Stored data entries:
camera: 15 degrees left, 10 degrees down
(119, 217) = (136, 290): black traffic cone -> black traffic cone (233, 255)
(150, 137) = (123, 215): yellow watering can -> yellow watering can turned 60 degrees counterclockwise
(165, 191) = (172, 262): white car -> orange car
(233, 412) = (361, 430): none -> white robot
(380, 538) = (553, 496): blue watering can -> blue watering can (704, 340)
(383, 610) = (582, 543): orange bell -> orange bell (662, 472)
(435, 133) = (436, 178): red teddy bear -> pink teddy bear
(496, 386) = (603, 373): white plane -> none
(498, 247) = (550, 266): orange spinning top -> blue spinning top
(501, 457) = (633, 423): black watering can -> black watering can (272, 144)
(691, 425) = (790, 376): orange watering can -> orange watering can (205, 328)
---
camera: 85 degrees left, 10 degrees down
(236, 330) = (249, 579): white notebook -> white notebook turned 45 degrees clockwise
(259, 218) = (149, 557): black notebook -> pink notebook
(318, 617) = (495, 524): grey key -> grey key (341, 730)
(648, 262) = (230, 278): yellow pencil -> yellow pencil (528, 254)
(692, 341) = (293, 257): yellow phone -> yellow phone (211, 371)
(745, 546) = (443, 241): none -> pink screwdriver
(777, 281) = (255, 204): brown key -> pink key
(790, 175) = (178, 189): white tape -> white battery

* [Work request] What lines in the entries contain "blue"? Report each one by copying it.

* [Task answer]
(380, 538) = (553, 496): blue watering can -> blue watering can (704, 340)
(498, 247) = (550, 266): orange spinning top -> blue spinning top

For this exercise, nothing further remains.